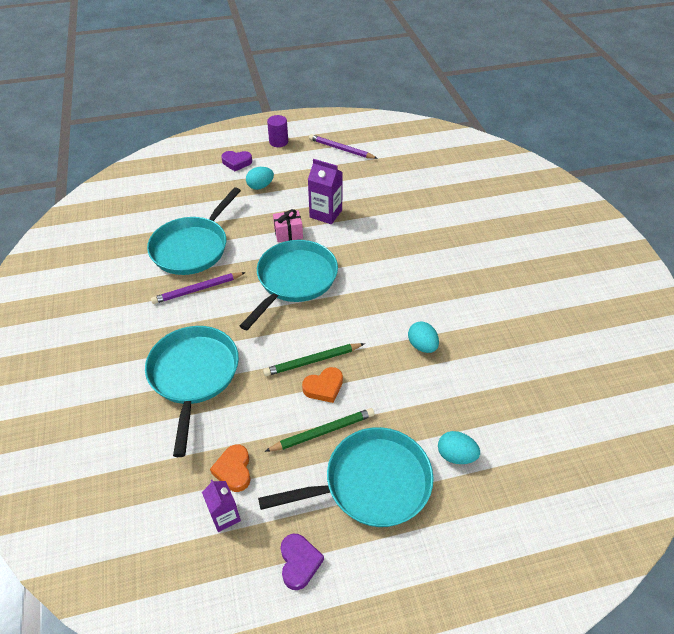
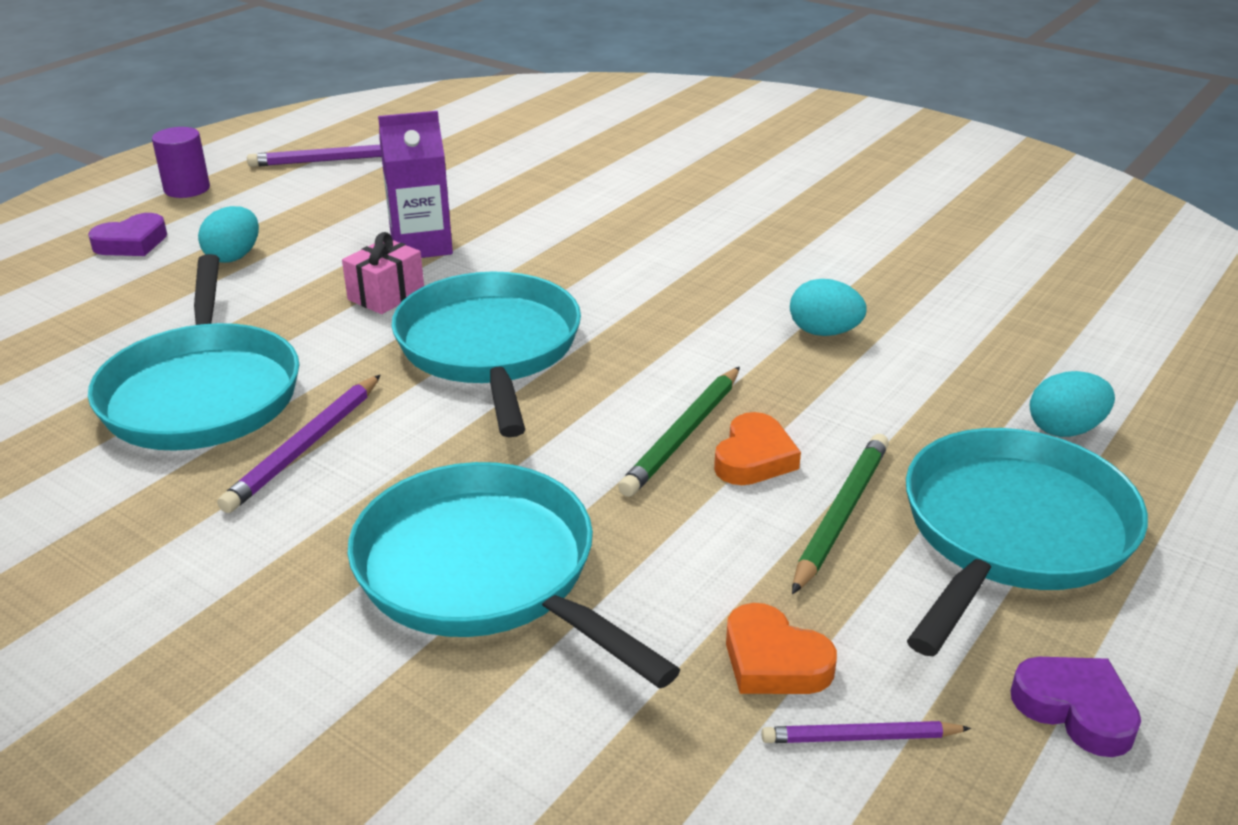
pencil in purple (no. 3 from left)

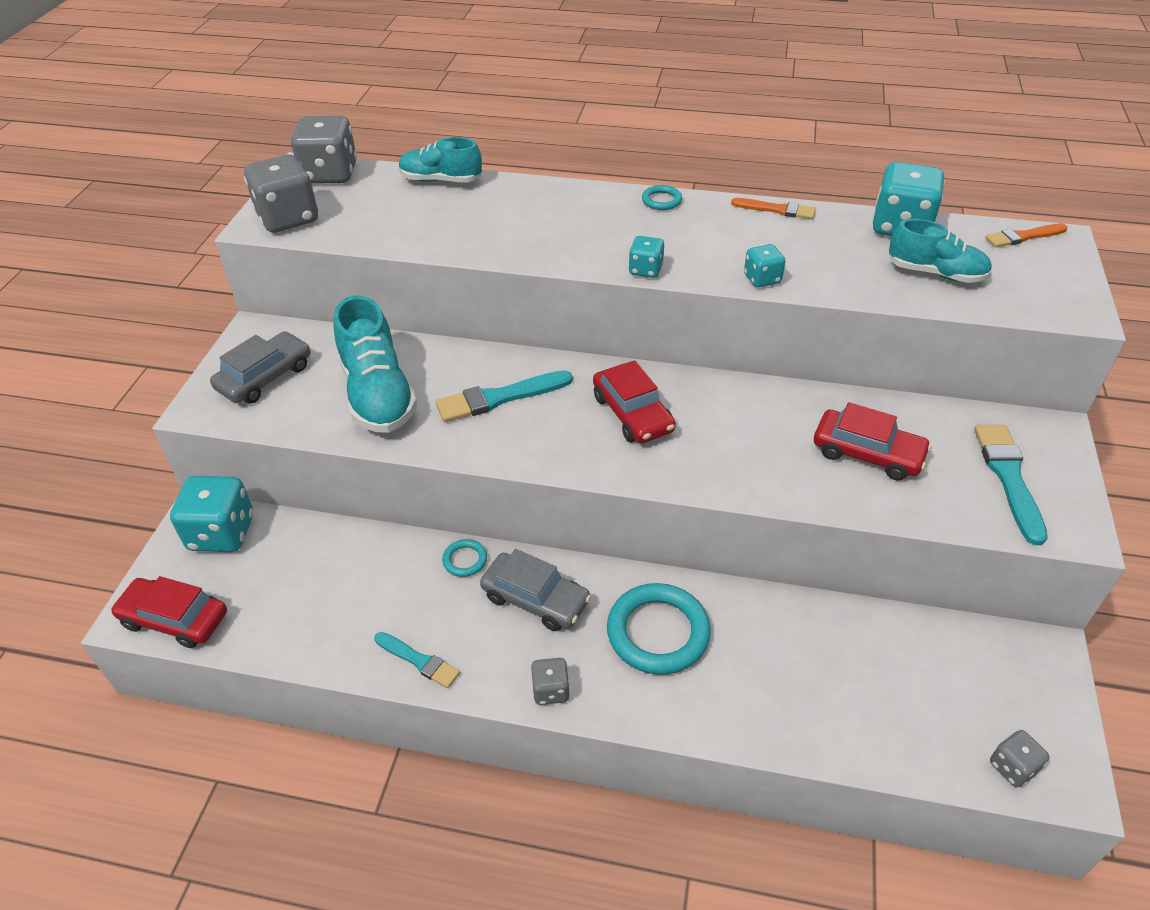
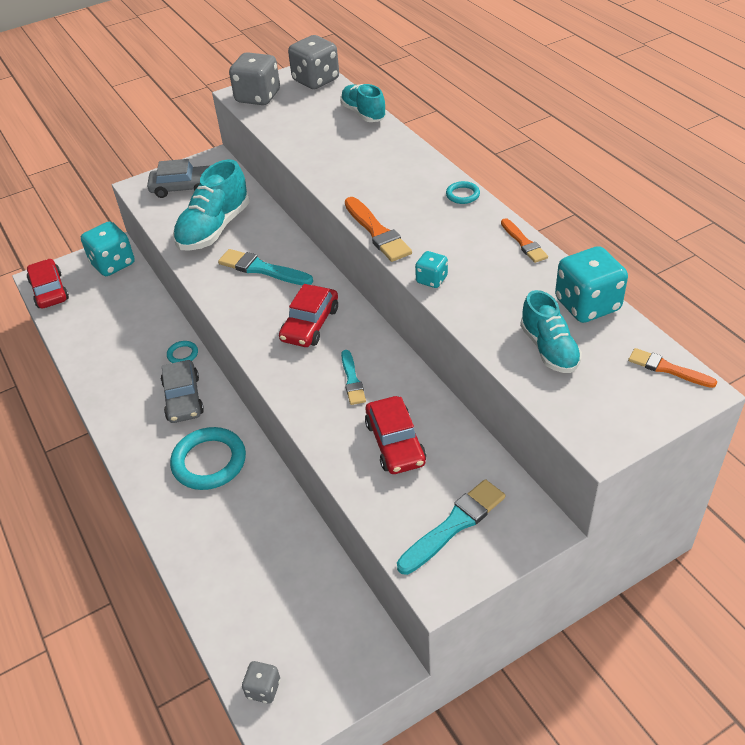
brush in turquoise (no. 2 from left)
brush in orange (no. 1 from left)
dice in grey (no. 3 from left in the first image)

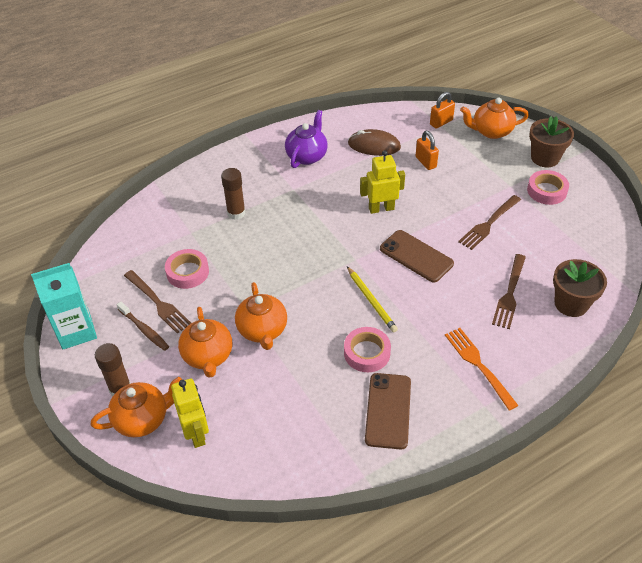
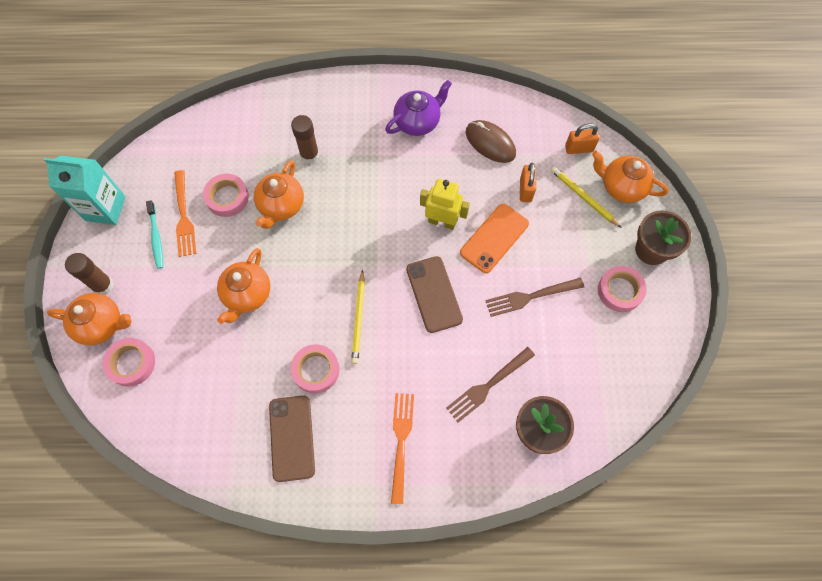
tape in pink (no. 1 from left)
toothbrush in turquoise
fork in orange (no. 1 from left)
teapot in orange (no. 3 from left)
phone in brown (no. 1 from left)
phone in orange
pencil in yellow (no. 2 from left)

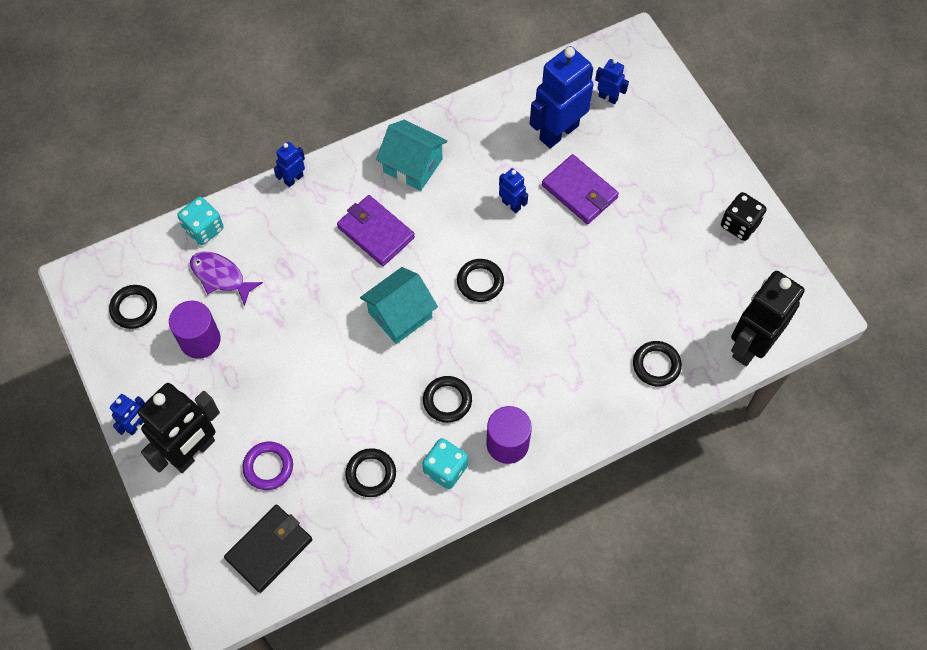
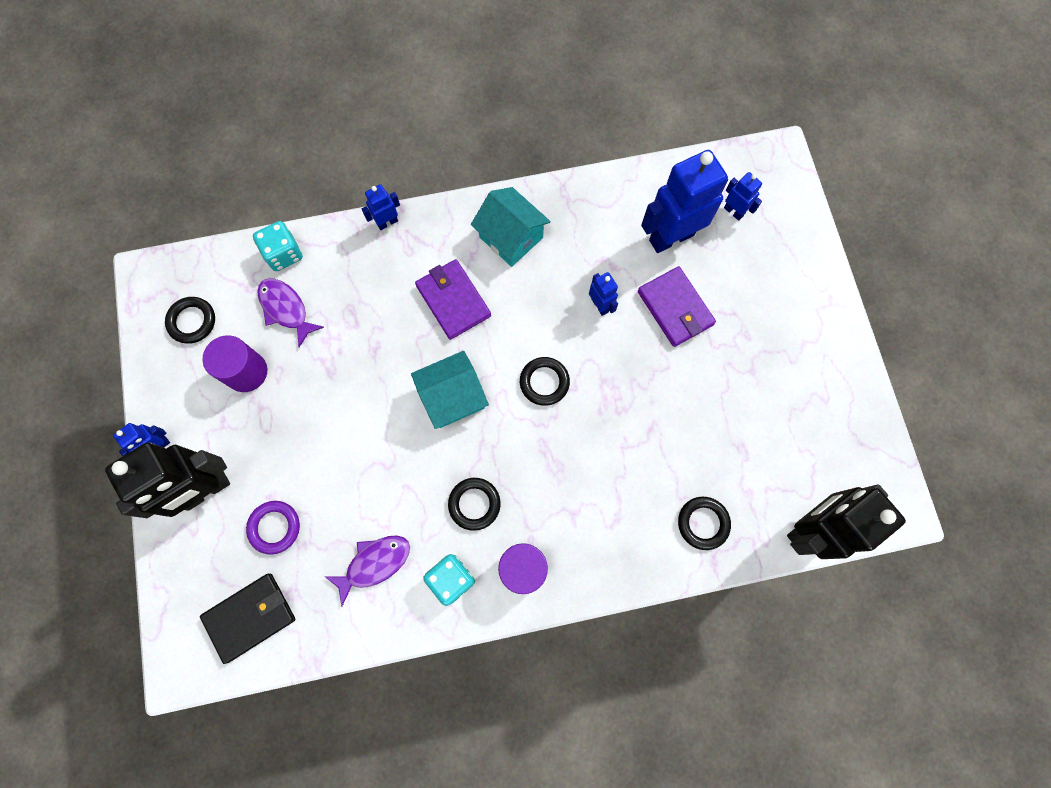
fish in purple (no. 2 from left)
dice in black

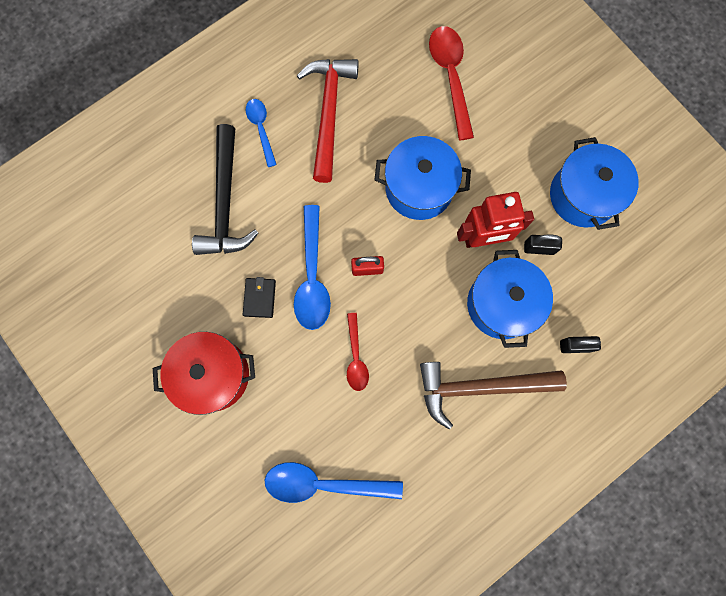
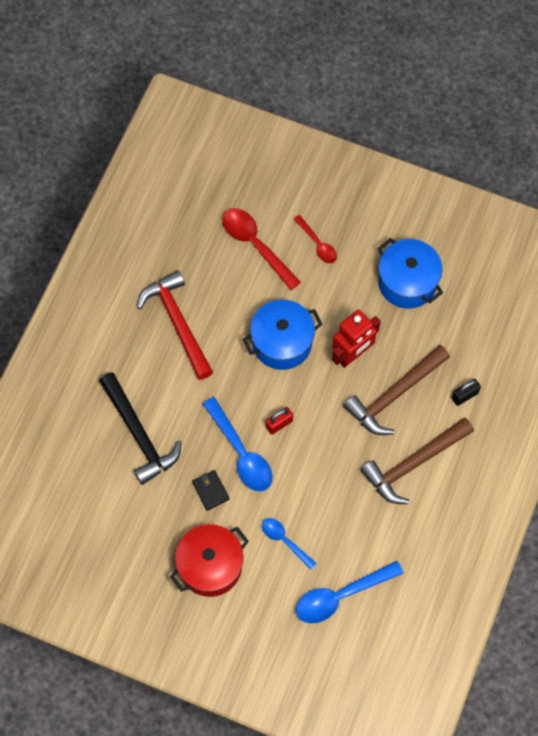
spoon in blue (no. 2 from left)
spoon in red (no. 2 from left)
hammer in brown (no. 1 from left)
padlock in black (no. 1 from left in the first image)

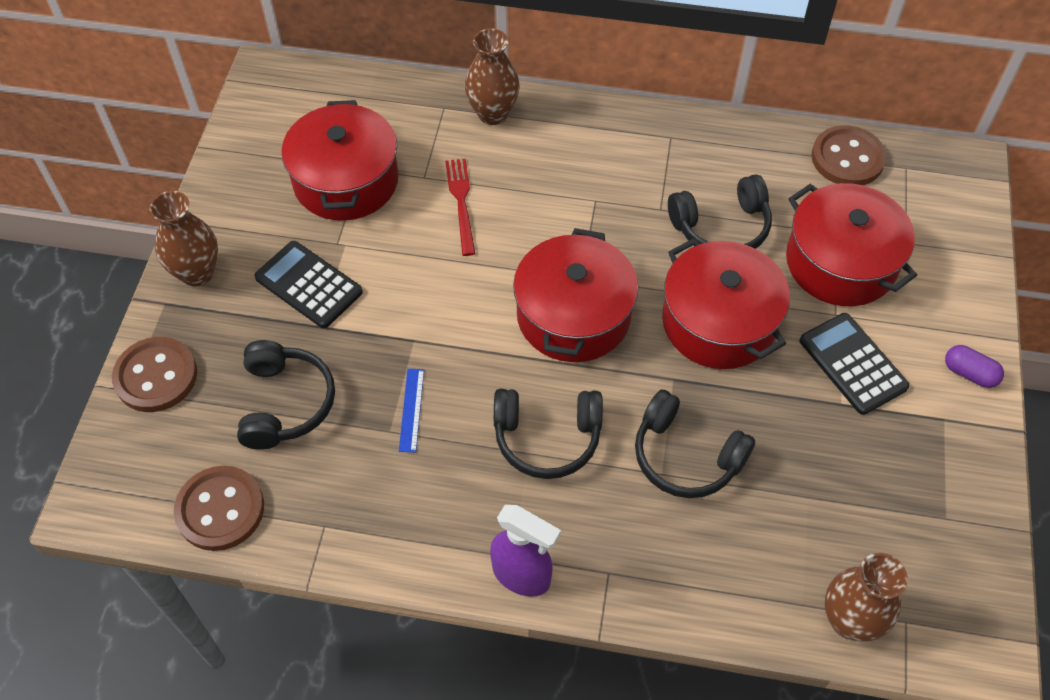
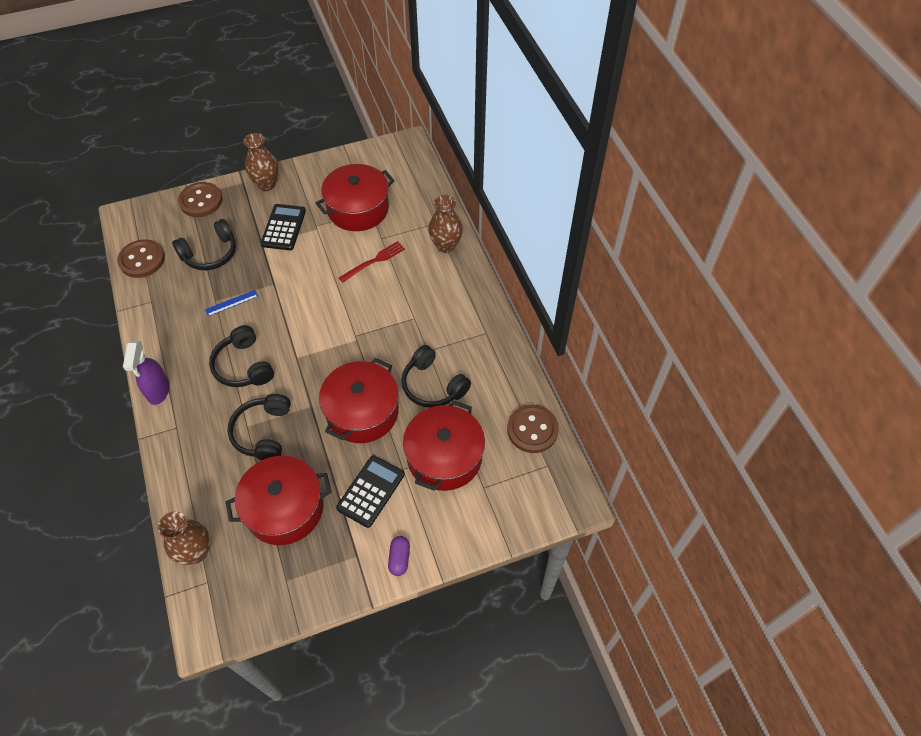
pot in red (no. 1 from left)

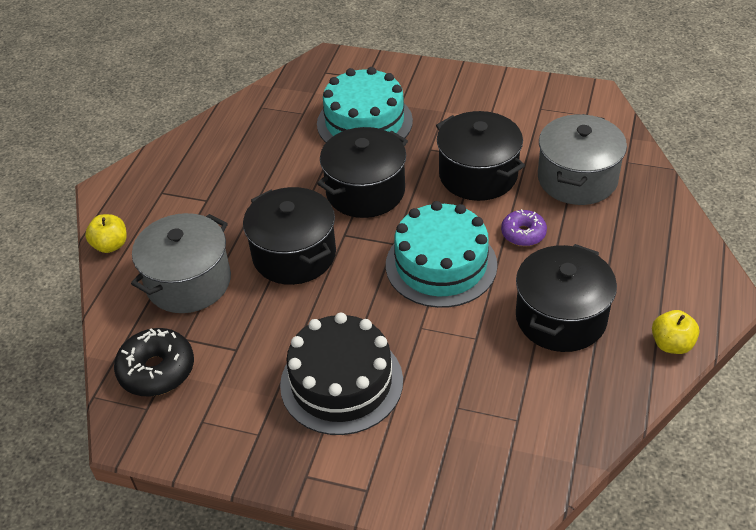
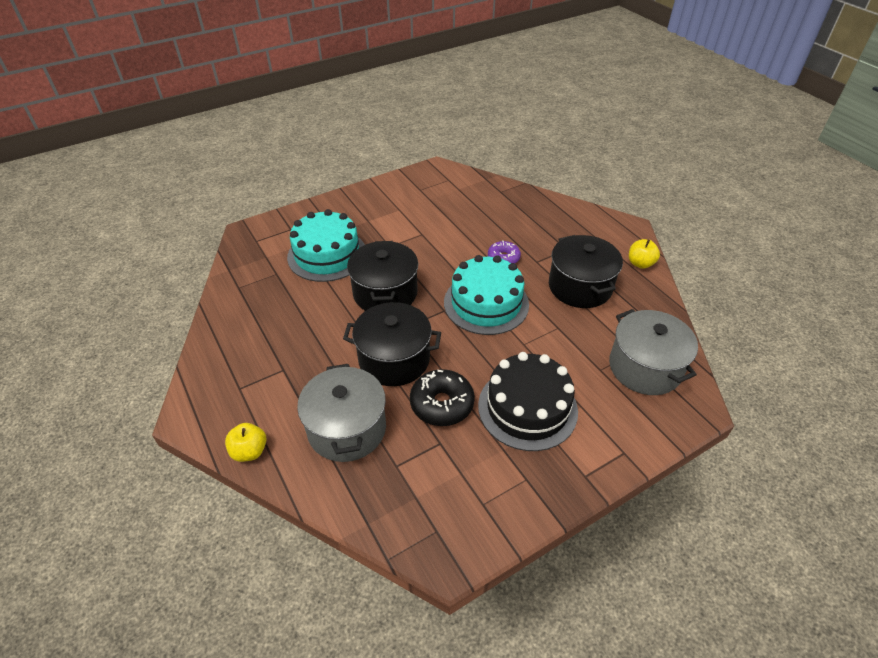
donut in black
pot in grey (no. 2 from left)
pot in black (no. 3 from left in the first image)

• Description of the task: Omit the pictures, then retype the remaining material without a single change.

• Answer box:
pencil in purple (no. 3 from left)

brush in turquoise (no. 2 from left)
brush in orange (no. 1 from left)
dice in grey (no. 3 from left in the first image)

tape in pink (no. 1 from left)
toothbrush in turquoise
fork in orange (no. 1 from left)
teapot in orange (no. 3 from left)
phone in brown (no. 1 from left)
phone in orange
pencil in yellow (no. 2 from left)

fish in purple (no. 2 from left)
dice in black

spoon in blue (no. 2 from left)
spoon in red (no. 2 from left)
hammer in brown (no. 1 from left)
padlock in black (no. 1 from left in the first image)

pot in red (no. 1 from left)

donut in black
pot in grey (no. 2 from left)
pot in black (no. 3 from left in the first image)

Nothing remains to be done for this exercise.